== Task to complete ==
What is wanted is the full listing, word for word, without its pictures.

== Provided data ==
****************
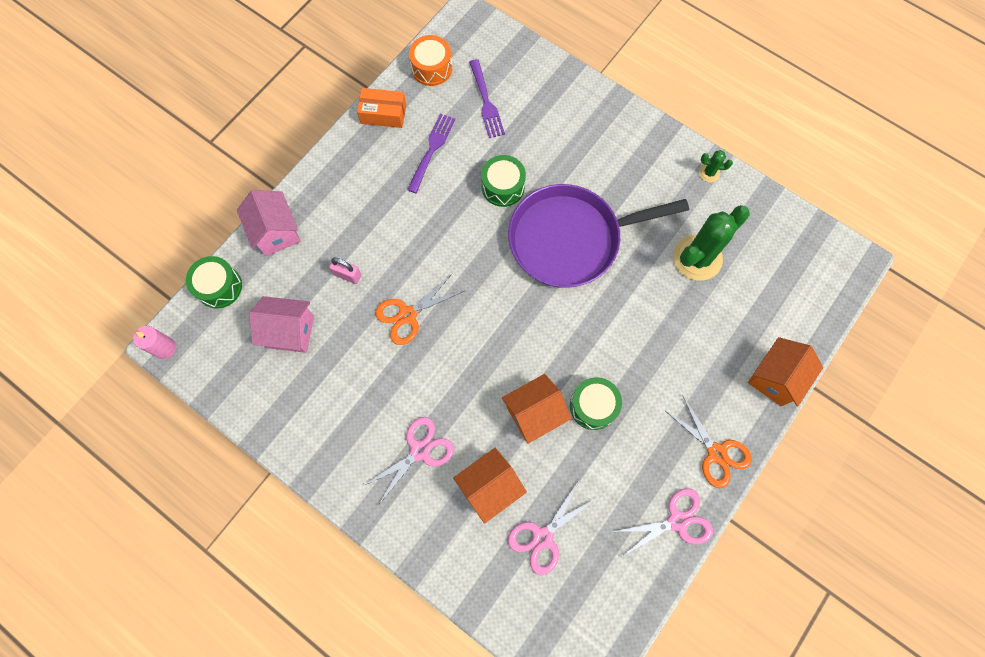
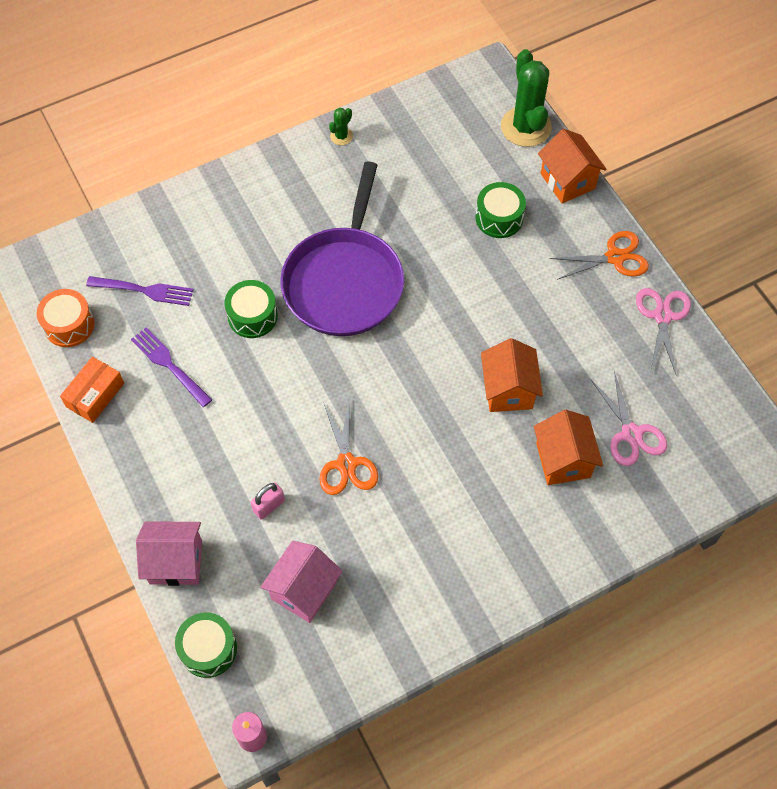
camera: 65 degrees left, 10 degrees down
(420, 451) = (498, 510): pink scissors -> none
(593, 406) = (525, 336): green drum -> green drum (499, 218)
(697, 258) = (422, 186): green cactus -> green cactus (525, 127)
****************
== Response to this task ==
camera: 65 degrees left, 10 degrees down
(420, 451) = (498, 510): pink scissors -> none
(593, 406) = (525, 336): green drum -> green drum (499, 218)
(697, 258) = (422, 186): green cactus -> green cactus (525, 127)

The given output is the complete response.